STORED DATA:
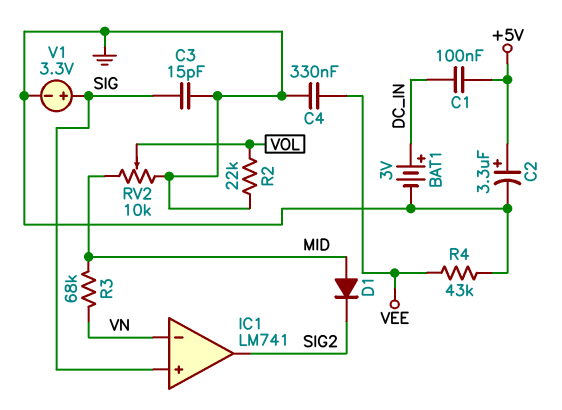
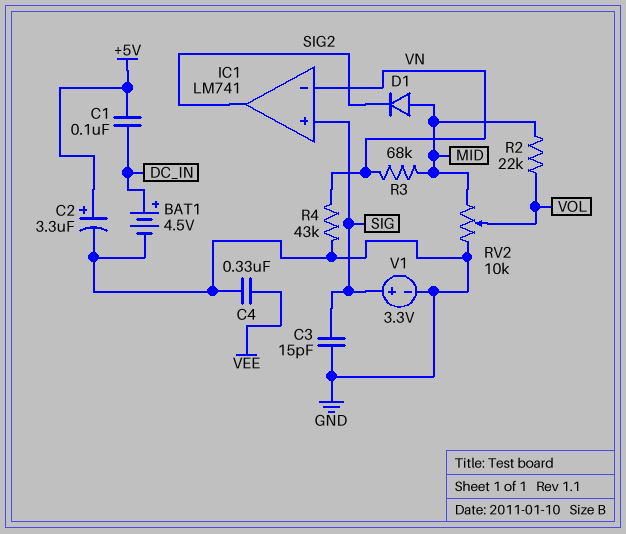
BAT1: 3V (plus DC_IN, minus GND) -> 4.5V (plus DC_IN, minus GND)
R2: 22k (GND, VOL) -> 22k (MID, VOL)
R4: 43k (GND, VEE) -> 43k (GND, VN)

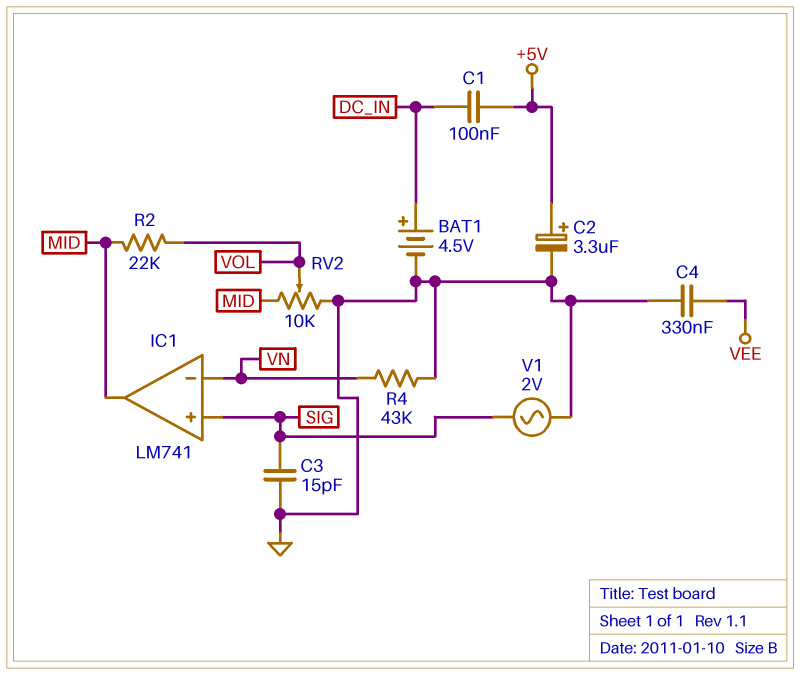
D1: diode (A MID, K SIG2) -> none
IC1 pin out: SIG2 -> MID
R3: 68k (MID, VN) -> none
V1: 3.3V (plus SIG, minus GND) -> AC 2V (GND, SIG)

EXERCISE REQUIREMENTS:
Go through the entries above and print each one exactly, minus the pictures.

ANSWER TO THE EXERCISE:
BAT1: 3V (plus DC_IN, minus GND) -> 4.5V (plus DC_IN, minus GND)
R2: 22k (GND, VOL) -> 22k (MID, VOL)
R4: 43k (GND, VEE) -> 43k (GND, VN)

D1: diode (A MID, K SIG2) -> none
IC1 pin out: SIG2 -> MID
R3: 68k (MID, VN) -> none
V1: 3.3V (plus SIG, minus GND) -> AC 2V (GND, SIG)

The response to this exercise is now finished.